* _Task to complete_: Show all lines from the records below in which the string "none" is present.

* _Records to process_:
• • • • • • •
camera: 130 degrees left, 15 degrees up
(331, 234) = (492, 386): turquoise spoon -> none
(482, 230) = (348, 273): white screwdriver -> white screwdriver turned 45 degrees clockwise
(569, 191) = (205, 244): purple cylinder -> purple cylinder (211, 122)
• • • • • • •
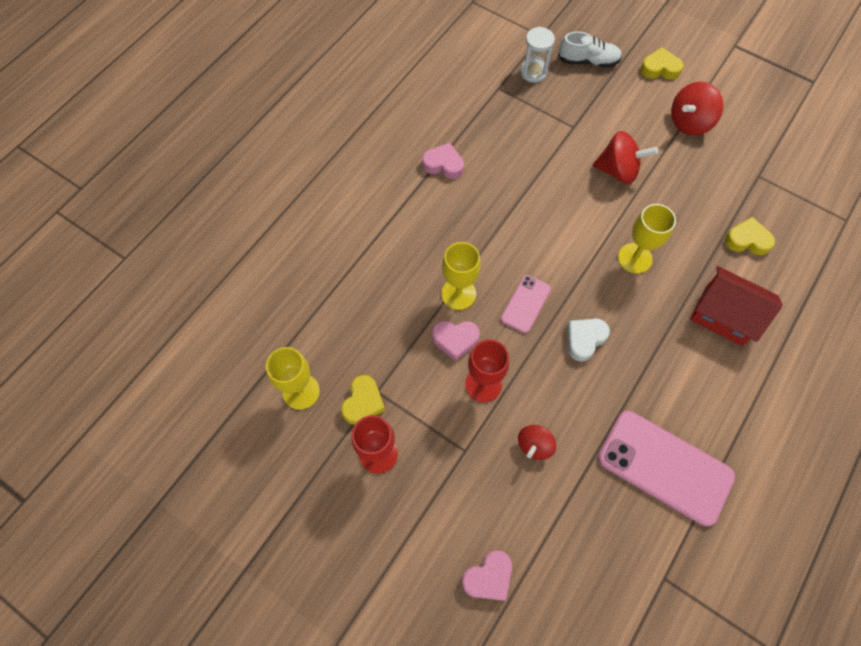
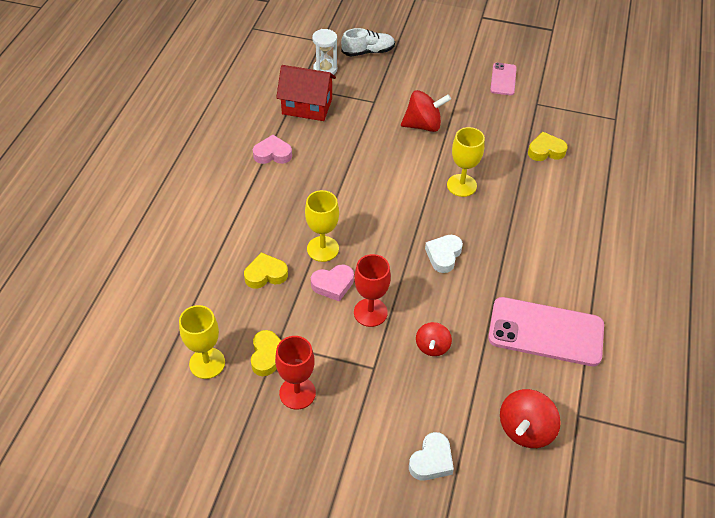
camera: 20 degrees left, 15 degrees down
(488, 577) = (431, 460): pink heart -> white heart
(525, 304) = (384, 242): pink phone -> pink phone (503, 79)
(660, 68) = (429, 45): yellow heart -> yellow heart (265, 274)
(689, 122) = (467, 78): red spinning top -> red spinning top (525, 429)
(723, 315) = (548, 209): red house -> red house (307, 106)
• • • • • • •
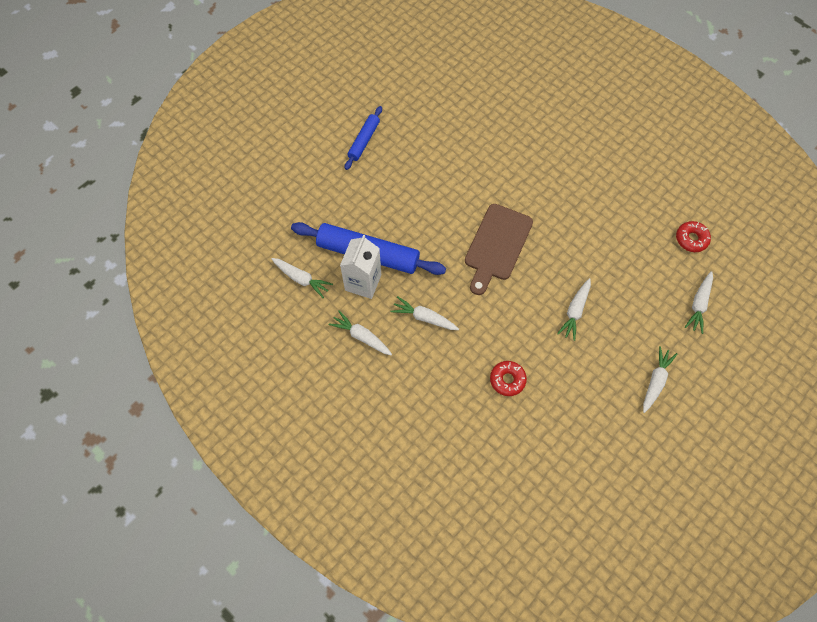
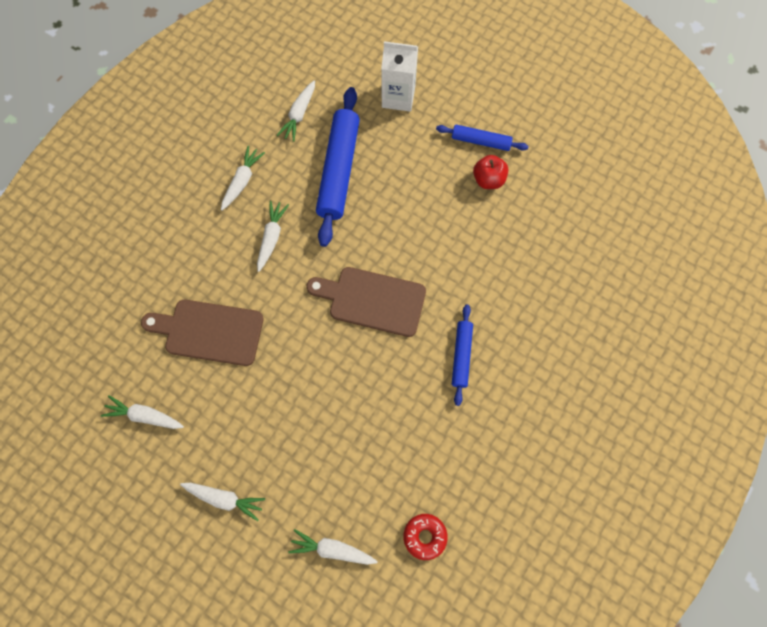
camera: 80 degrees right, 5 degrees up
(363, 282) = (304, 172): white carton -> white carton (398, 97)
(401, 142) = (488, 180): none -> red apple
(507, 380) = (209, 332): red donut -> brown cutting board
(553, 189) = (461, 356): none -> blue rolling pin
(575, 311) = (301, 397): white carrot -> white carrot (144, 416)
• • • • • • •
* _Response_:
(331, 234) = (492, 386): turquoise spoon -> none
(401, 142) = (488, 180): none -> red apple
(553, 189) = (461, 356): none -> blue rolling pin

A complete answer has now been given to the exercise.